### DESCRIPTION OF THE TASK
Read the records beneath this task and copy every line that contains the string "SOAP".

Start of STORED DATA

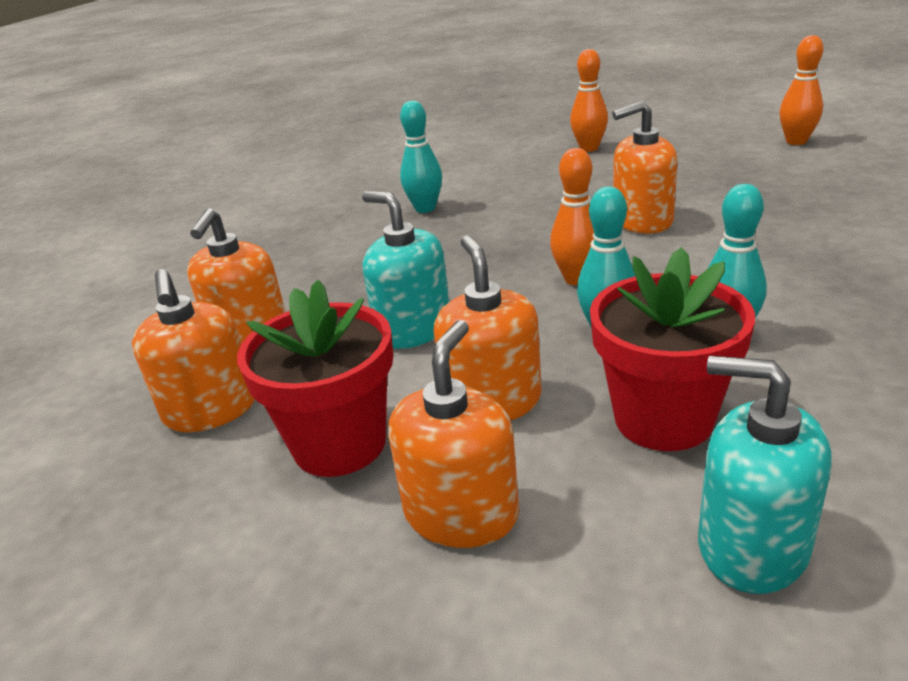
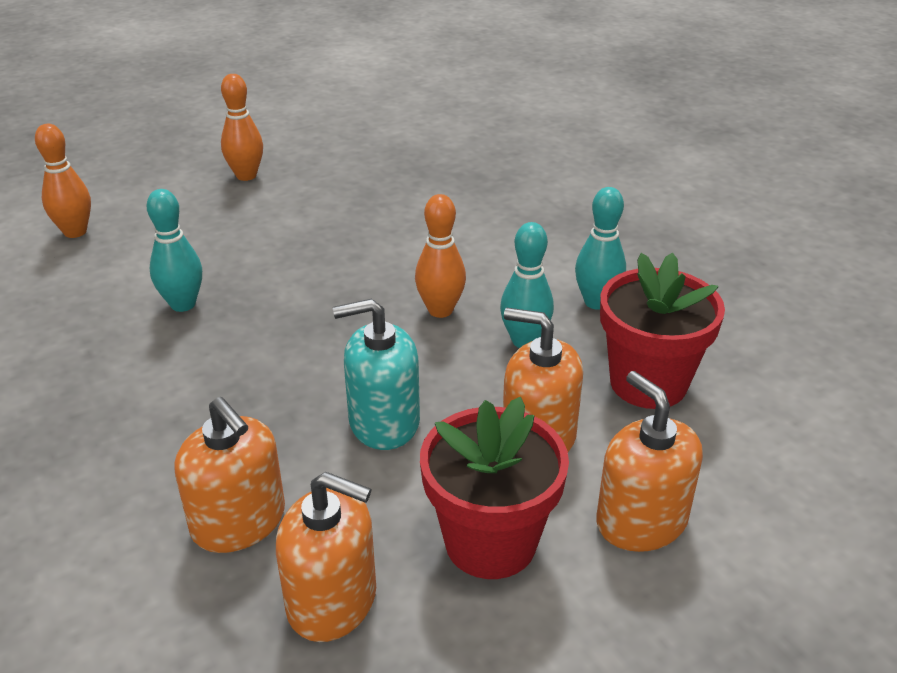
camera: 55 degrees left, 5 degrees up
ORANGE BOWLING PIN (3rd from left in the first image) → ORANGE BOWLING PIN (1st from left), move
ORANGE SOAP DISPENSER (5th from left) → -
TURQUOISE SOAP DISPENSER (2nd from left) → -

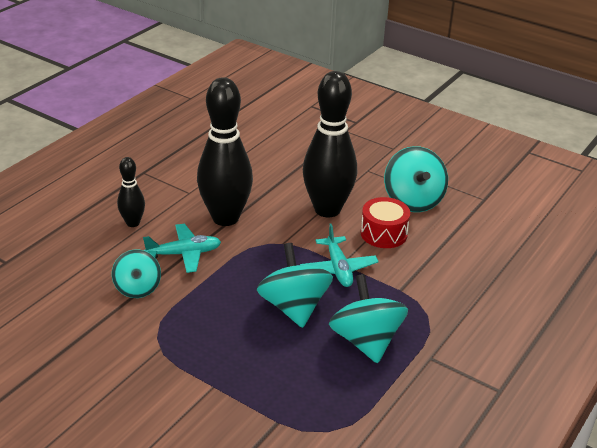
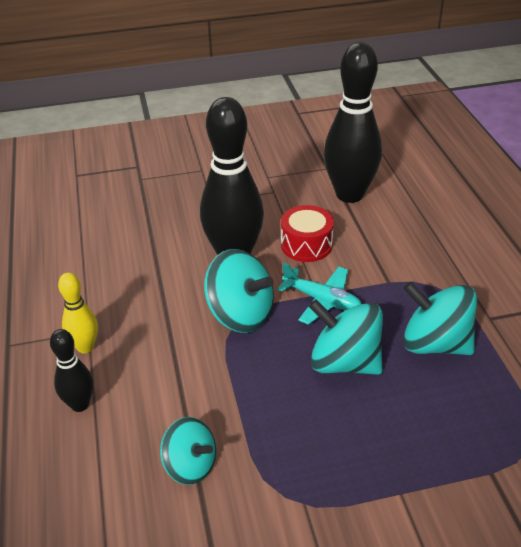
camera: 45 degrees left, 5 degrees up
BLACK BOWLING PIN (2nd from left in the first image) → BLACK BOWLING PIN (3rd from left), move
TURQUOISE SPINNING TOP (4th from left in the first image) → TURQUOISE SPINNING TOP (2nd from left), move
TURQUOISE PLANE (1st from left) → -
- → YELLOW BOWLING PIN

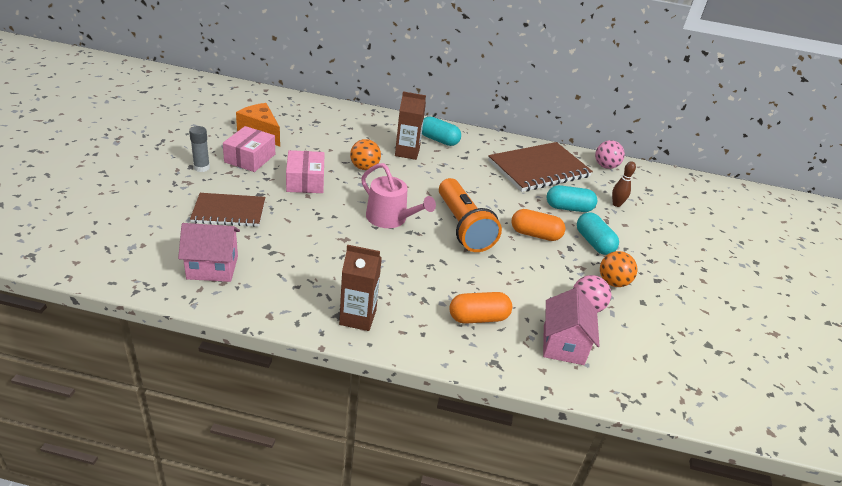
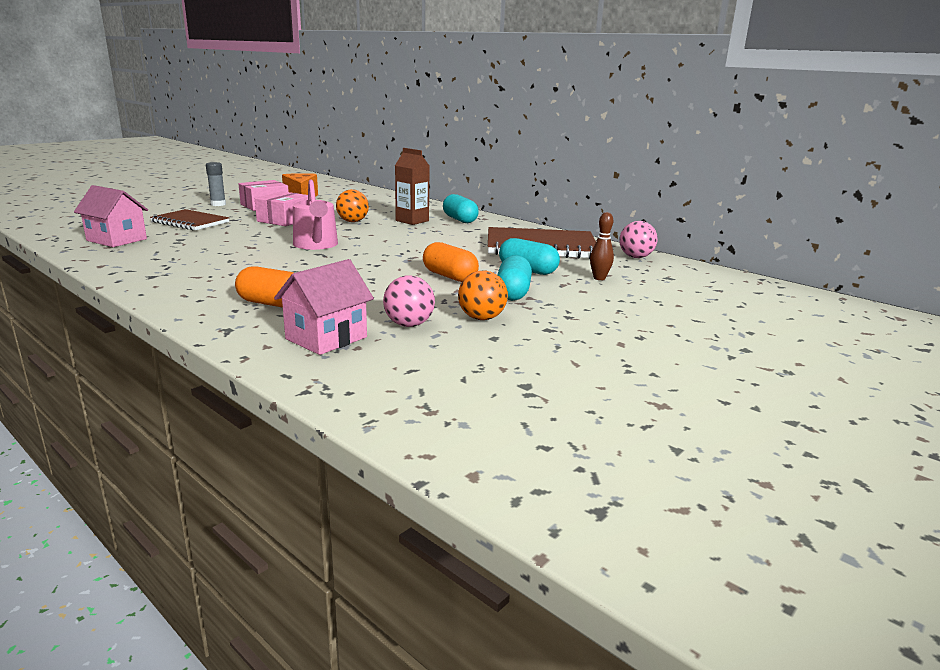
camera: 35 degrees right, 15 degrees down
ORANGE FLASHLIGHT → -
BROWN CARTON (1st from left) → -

End of STORED DATA

### EXPECTED OUTPUT
ORANGE SOAP DISPENSER (5th from left) → -
TURQUOISE SOAP DISPENSER (2nd from left) → -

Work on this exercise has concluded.